* _Provided material_:
__________________________________________________
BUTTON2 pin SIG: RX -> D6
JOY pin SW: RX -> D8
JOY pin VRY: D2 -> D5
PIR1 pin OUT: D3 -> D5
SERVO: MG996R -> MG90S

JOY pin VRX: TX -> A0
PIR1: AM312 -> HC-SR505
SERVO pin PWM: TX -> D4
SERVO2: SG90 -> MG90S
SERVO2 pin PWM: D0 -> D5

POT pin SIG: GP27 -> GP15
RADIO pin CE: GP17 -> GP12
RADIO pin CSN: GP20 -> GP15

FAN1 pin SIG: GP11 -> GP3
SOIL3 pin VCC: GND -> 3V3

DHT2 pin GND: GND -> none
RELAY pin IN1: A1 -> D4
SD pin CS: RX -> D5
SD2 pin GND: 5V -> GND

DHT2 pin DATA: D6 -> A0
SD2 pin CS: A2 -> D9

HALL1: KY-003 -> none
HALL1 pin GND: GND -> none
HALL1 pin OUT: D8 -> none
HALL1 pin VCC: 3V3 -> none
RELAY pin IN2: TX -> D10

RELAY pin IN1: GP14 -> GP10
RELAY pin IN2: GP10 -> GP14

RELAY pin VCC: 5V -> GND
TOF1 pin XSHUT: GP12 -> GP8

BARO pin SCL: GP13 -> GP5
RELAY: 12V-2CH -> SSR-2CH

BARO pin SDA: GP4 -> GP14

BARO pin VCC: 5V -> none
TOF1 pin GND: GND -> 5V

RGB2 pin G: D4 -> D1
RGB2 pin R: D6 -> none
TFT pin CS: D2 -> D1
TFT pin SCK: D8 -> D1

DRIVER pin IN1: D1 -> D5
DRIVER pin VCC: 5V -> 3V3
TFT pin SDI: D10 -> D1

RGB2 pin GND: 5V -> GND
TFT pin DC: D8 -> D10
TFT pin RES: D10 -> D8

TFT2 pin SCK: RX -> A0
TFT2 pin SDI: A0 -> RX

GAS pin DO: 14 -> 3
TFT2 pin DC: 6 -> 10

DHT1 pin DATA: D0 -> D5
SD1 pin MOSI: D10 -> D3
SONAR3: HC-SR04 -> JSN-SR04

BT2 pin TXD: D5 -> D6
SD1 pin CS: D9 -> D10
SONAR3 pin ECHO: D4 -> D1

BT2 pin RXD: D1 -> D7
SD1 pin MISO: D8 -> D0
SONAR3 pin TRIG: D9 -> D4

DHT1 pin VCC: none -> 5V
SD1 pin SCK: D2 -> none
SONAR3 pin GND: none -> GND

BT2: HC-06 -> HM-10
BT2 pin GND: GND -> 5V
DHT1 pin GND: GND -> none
__________________________________________________
* _Exercise objective_:
Begin with the line holding "SD1 pin MOSI: D10 -> D3" and end with the last line of the material. Write out those lines exactly, and only those.

* _Solution to the problem_:
SD1 pin MOSI: D10 -> D3
SONAR3: HC-SR04 -> JSN-SR04

BT2 pin TXD: D5 -> D6
SD1 pin CS: D9 -> D10
SONAR3 pin ECHO: D4 -> D1

BT2 pin RXD: D1 -> D7
SD1 pin MISO: D8 -> D0
SONAR3 pin TRIG: D9 -> D4

DHT1 pin VCC: none -> 5V
SD1 pin SCK: D2 -> none
SONAR3 pin GND: none -> GND

BT2: HC-06 -> HM-10
BT2 pin GND: GND -> 5V
DHT1 pin GND: GND -> none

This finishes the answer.